| 할 일 |
아래 항목을 하나도 빠짐없이 원문 그대로 옮겨 적되, 그림은 답에서 제외하십시오.

| 데이터 목록 |

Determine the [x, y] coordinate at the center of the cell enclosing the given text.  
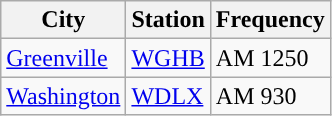
AM 1250 [270, 58]
City [64, 20]
WGHB [168, 58]
WDLX [168, 96]
AM 930 [270, 96]
Greenville [64, 58]
Washington [64, 96]
Station [168, 20]
Frequency [270, 20]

| 풀이 |
Determine the [x, y] coordinate at the center of the cell enclosing the given text.  
AM 1250 [270, 58]
City [64, 20]
WGHB [168, 58]
WDLX [168, 96]
AM 930 [270, 96]
Greenville [64, 58]
Washington [64, 96]
Station [168, 20]
Frequency [270, 20]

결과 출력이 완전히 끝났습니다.